## [WHAT YOU HAVE TO DO]
Your copy should match the records below word for word and contain no pictures.

Content starts

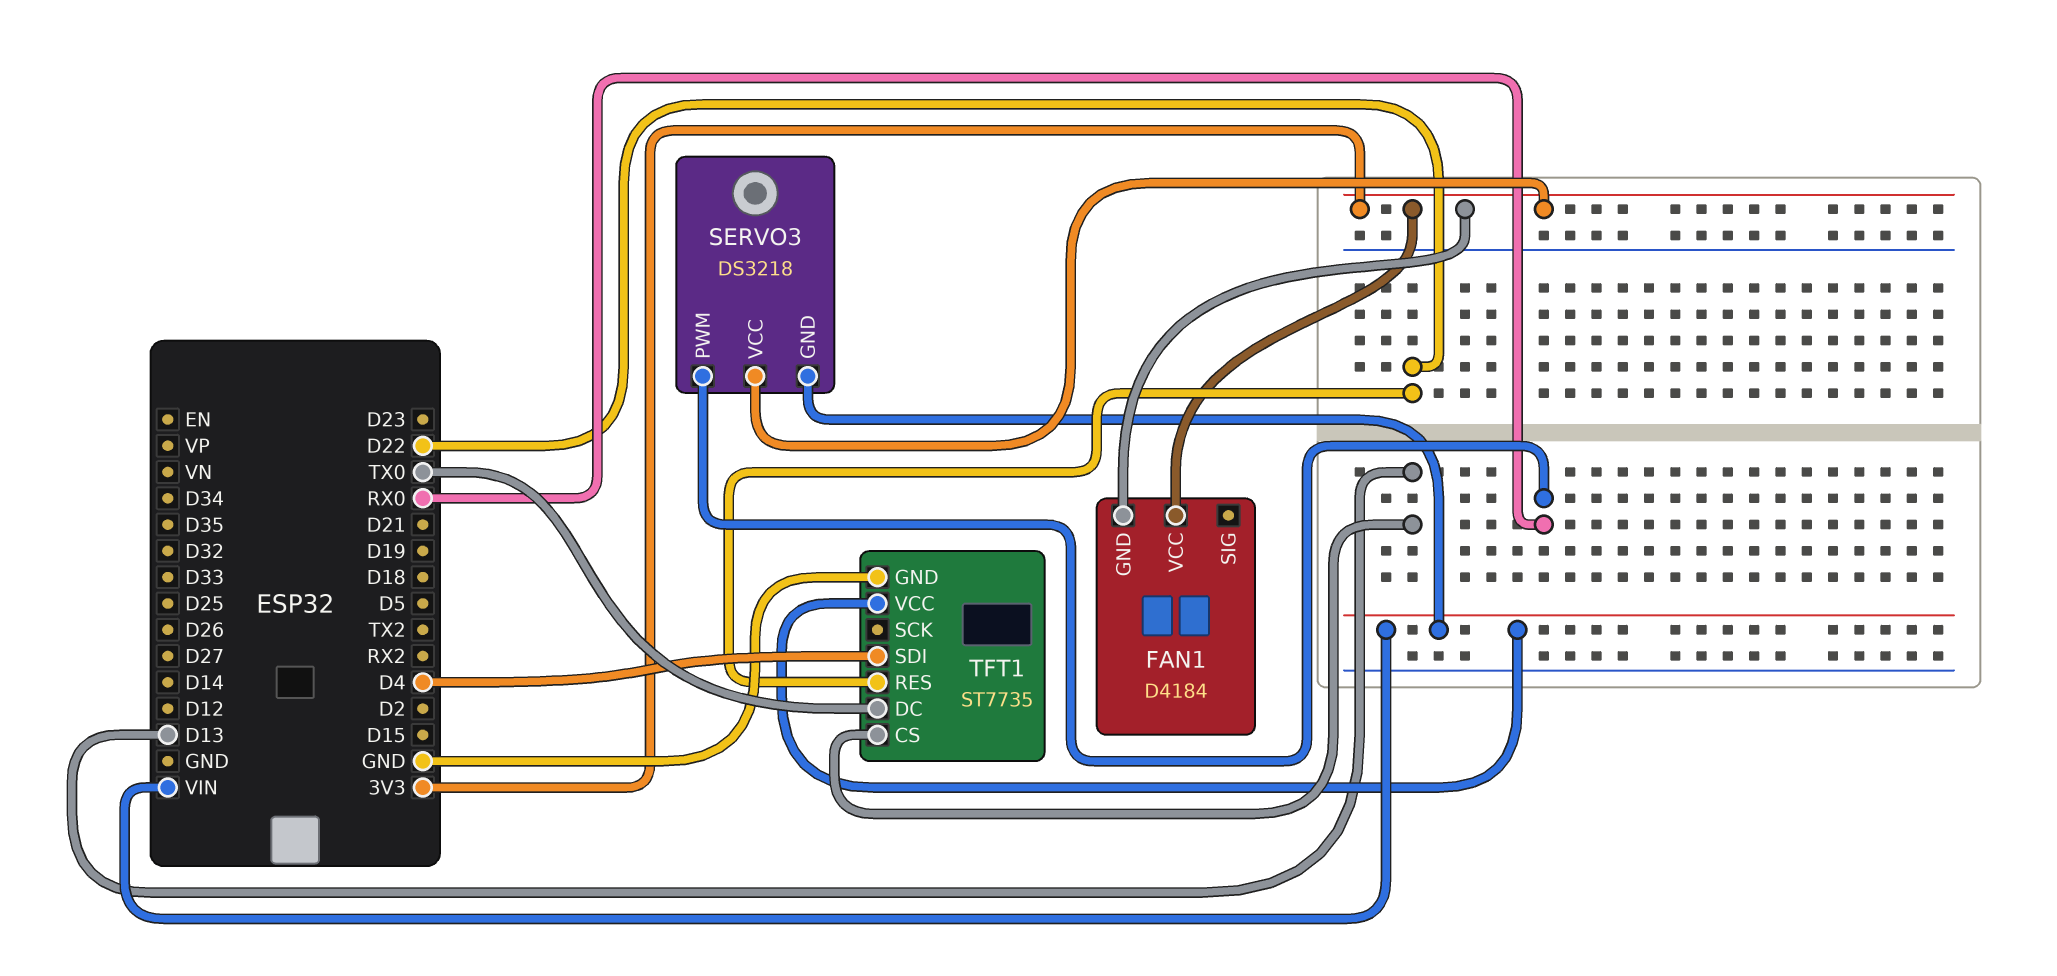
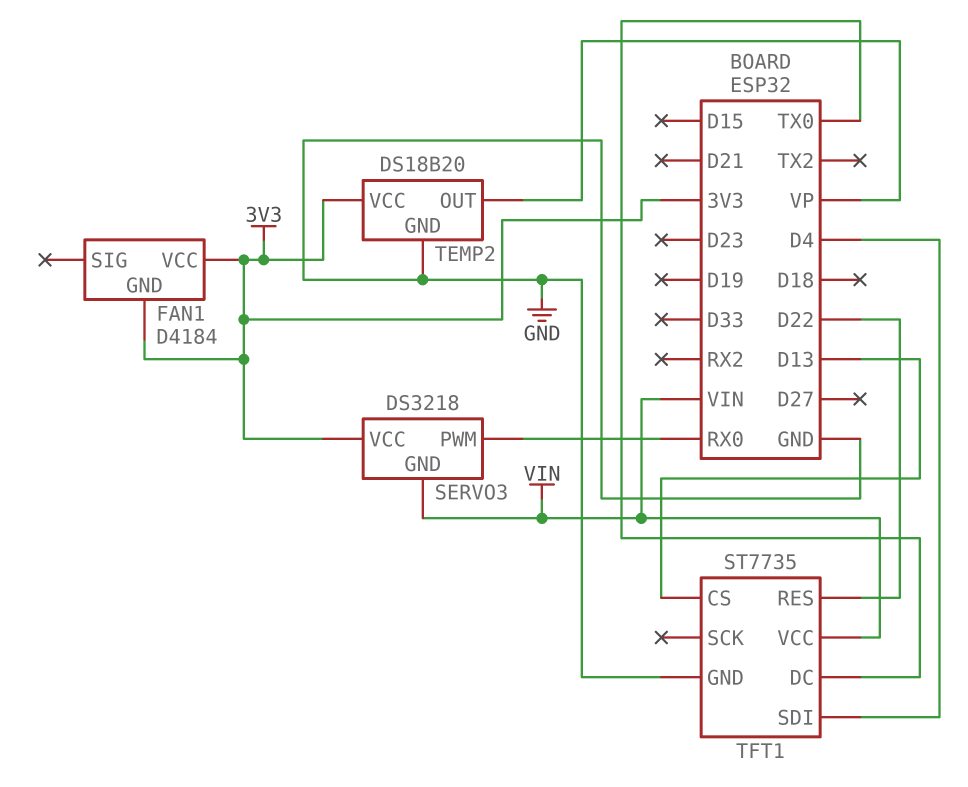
TEMP2: none -> DS18B20
TEMP2 pin GND: none -> GND
TEMP2 pin OUT: none -> VP
TEMP2 pin VCC: none -> 3V3

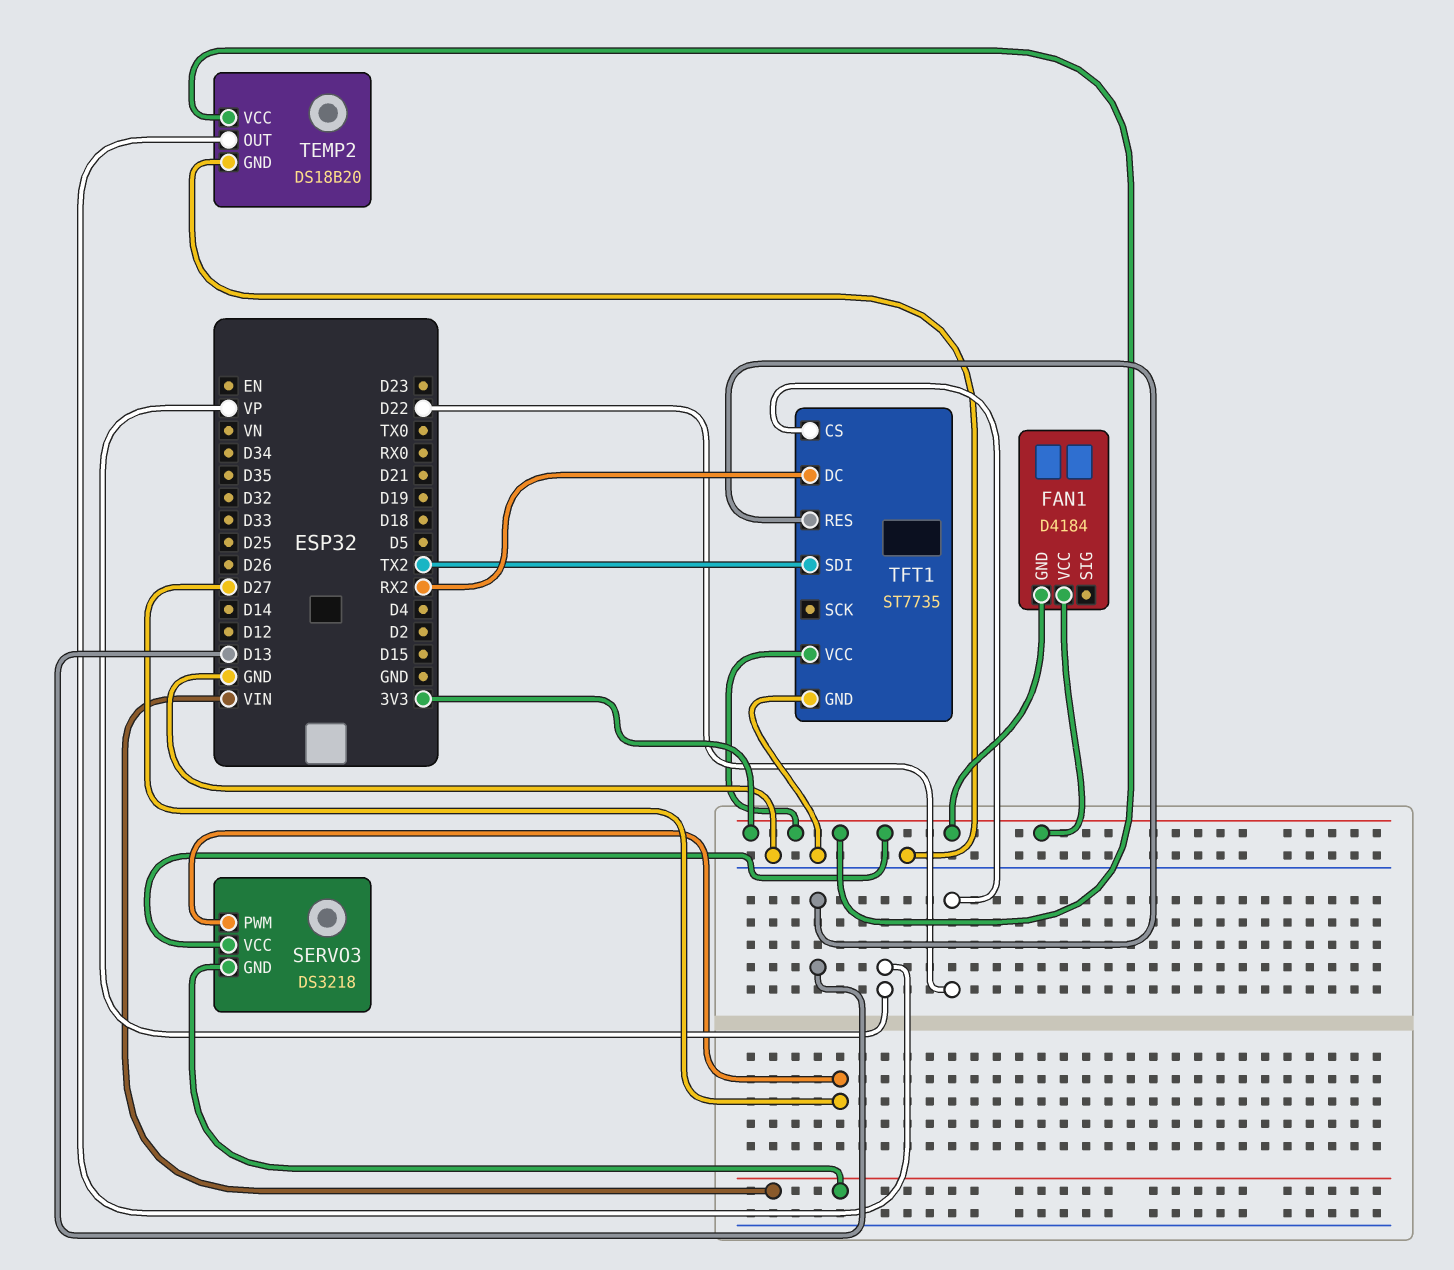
SERVO3 pin PWM: RX0 -> D27
TFT1 pin CS: D13 -> D22
TFT1 pin DC: TX0 -> RX2
TFT1 pin RES: D22 -> D13
TFT1 pin SDI: D4 -> TX2
TFT1 pin VCC: VIN -> 3V3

Content ends

## [EXPECTED ANSWER]
TEMP2: none -> DS18B20
TEMP2 pin GND: none -> GND
TEMP2 pin OUT: none -> VP
TEMP2 pin VCC: none -> 3V3

SERVO3 pin PWM: RX0 -> D27
TFT1 pin CS: D13 -> D22
TFT1 pin DC: TX0 -> RX2
TFT1 pin RES: D22 -> D13
TFT1 pin SDI: D4 -> TX2
TFT1 pin VCC: VIN -> 3V3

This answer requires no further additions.